* Stated exercise *
Lay out the records as a Markdown table with the columns "Row" and "Line," starting with the first line and going on through the line with "5: (410, 504)". Give each non-blank line its own numbered row, and leave the pictures out.

* Dataset *

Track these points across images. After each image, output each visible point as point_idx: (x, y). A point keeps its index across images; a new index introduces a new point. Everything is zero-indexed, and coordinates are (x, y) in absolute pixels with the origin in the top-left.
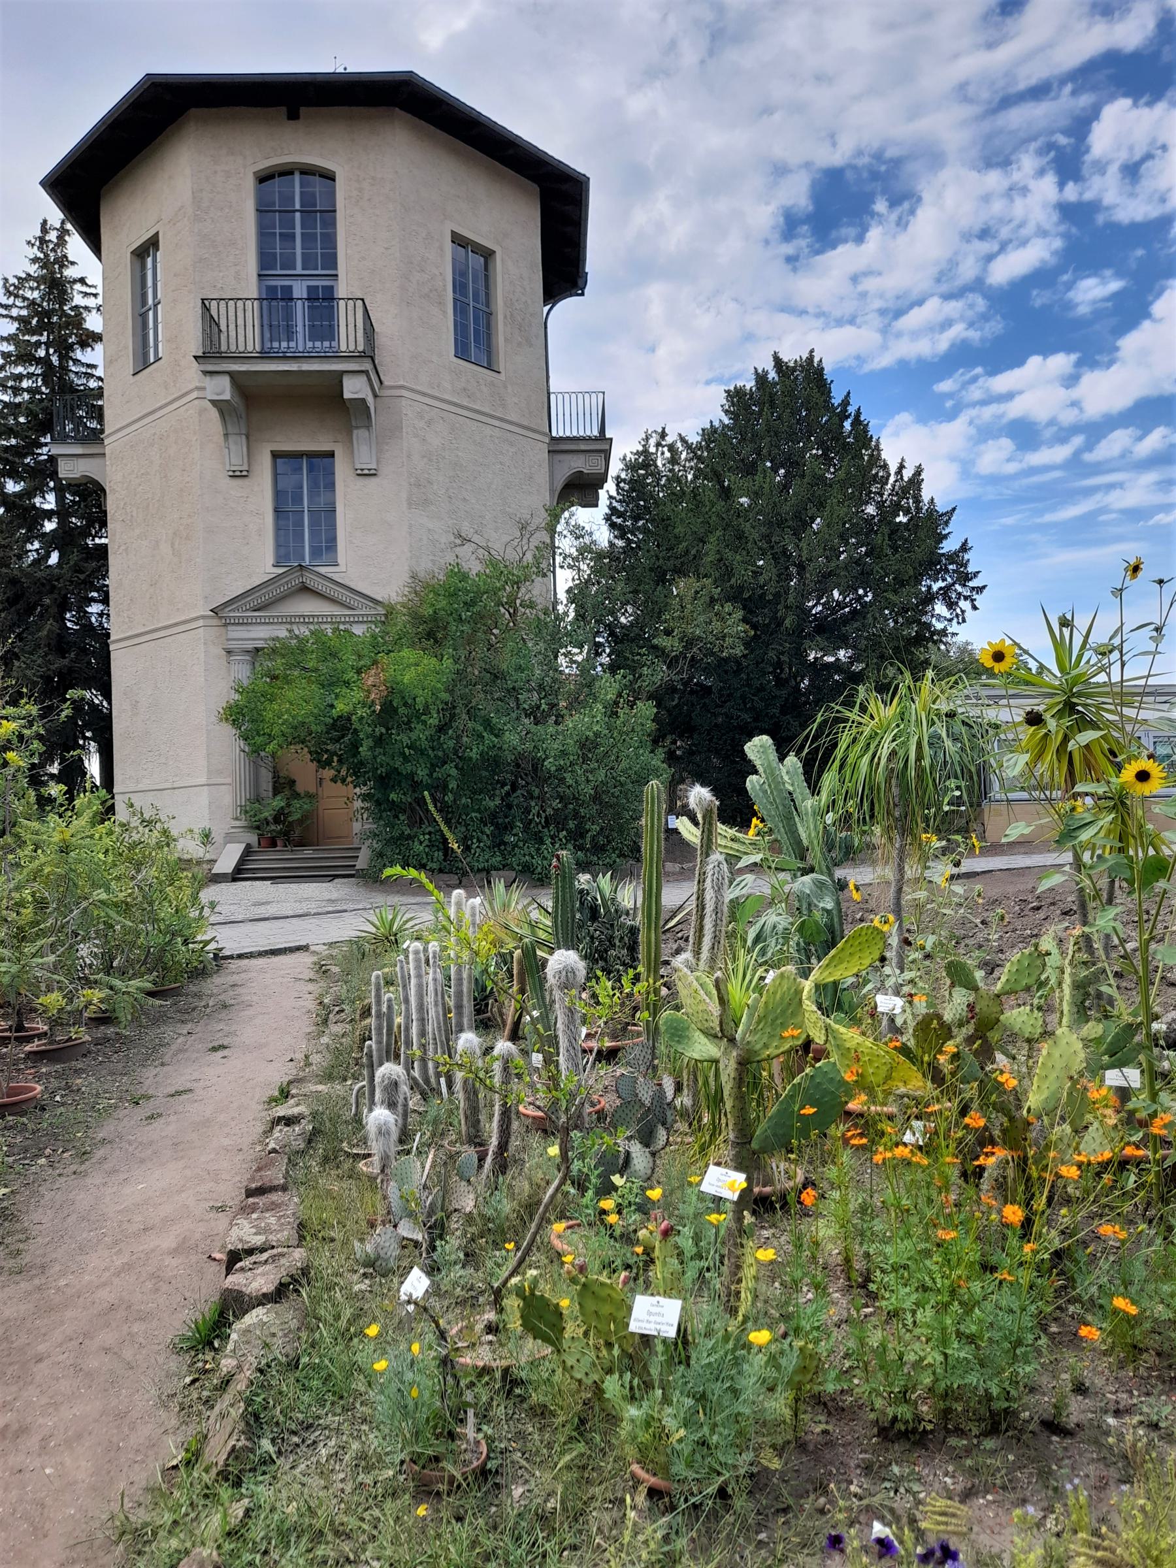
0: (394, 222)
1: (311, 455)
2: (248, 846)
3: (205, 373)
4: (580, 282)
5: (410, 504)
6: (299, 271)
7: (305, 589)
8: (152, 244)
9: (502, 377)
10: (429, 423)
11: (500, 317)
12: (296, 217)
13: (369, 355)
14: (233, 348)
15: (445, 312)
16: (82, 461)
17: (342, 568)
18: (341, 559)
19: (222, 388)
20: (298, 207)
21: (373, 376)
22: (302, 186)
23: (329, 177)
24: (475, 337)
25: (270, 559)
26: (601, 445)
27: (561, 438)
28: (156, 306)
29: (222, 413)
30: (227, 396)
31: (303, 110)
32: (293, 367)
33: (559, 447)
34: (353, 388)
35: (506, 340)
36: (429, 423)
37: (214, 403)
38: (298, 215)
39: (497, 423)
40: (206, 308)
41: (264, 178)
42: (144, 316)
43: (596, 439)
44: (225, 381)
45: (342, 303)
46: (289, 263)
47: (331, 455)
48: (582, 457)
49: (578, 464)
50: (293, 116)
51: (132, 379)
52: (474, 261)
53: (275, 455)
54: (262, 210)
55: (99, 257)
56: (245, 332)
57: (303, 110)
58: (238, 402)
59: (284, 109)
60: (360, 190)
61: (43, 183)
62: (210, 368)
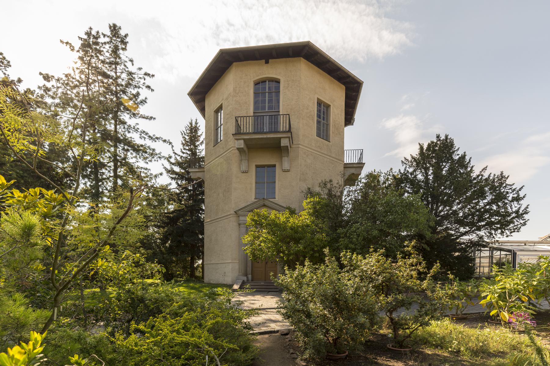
0: (301, 89)
1: (269, 166)
2: (243, 281)
3: (236, 139)
4: (352, 121)
5: (300, 180)
6: (267, 110)
7: (264, 206)
8: (220, 108)
9: (331, 143)
10: (307, 156)
11: (331, 125)
12: (267, 90)
13: (290, 131)
14: (245, 130)
15: (314, 123)
16: (198, 173)
17: (277, 199)
18: (276, 197)
19: (241, 144)
20: (267, 91)
21: (291, 139)
22: (269, 85)
23: (278, 82)
24: (323, 130)
25: (253, 197)
26: (360, 165)
27: (347, 164)
28: (221, 126)
29: (240, 152)
30: (242, 146)
31: (270, 60)
32: (265, 136)
33: (347, 166)
34: (284, 143)
35: (333, 132)
36: (307, 156)
37: (238, 149)
38: (267, 94)
39: (328, 157)
40: (237, 121)
41: (257, 84)
42: (217, 129)
43: (358, 163)
44: (242, 141)
45: (282, 116)
46: (264, 108)
47: (274, 166)
48: (354, 169)
49: (353, 171)
50: (267, 62)
51: (213, 148)
52: (323, 109)
53: (257, 167)
54: (256, 94)
55: (204, 116)
56: (248, 126)
57: (270, 60)
58: (246, 149)
59: (264, 61)
60: (288, 84)
61: (188, 94)
62: (237, 138)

* Expected answer *
| Row | Line |
|---|---|
| 1 | Track these points across images. After each image, output each visible point as point_idx: (x, y). A point keeps its index across images; a new index introduces a new point. Everything is zero-indexed, and coordinates are (x, y) in absolute pixels with the origin in the top-left. |
| 2 | 0: (394, 222) |
| 3 | 1: (311, 455) |
| 4 | 2: (248, 846) |
| 5 | 3: (205, 373) |
| 6 | 4: (580, 282) |
| 7 | 5: (410, 504) |